> **Your goal**
A copy of the listing below is needed, exact in every line and without images.

> **Data section**

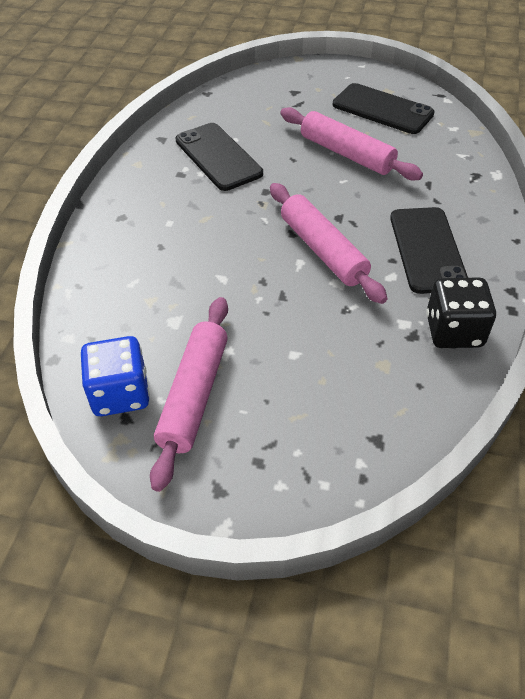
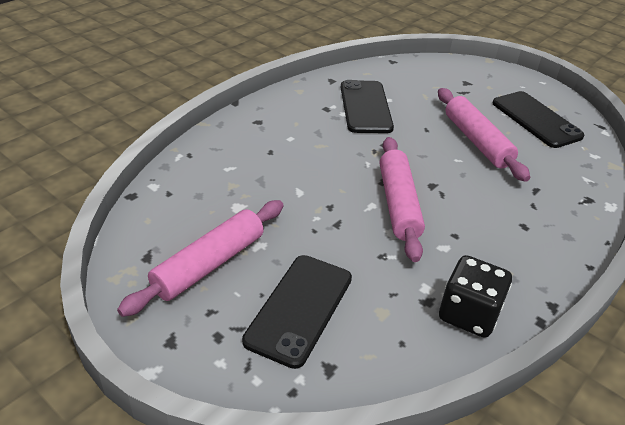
camera: 25 degrees right, 10 degrees down
blue dice [80,336,150,416] -> none
black phone [390,207,468,294] -> black phone moved to [242,255,352,369]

> **Task response**
camera: 25 degrees right, 10 degrees down
blue dice [80,336,150,416] -> none
black phone [390,207,468,294] -> black phone moved to [242,255,352,369]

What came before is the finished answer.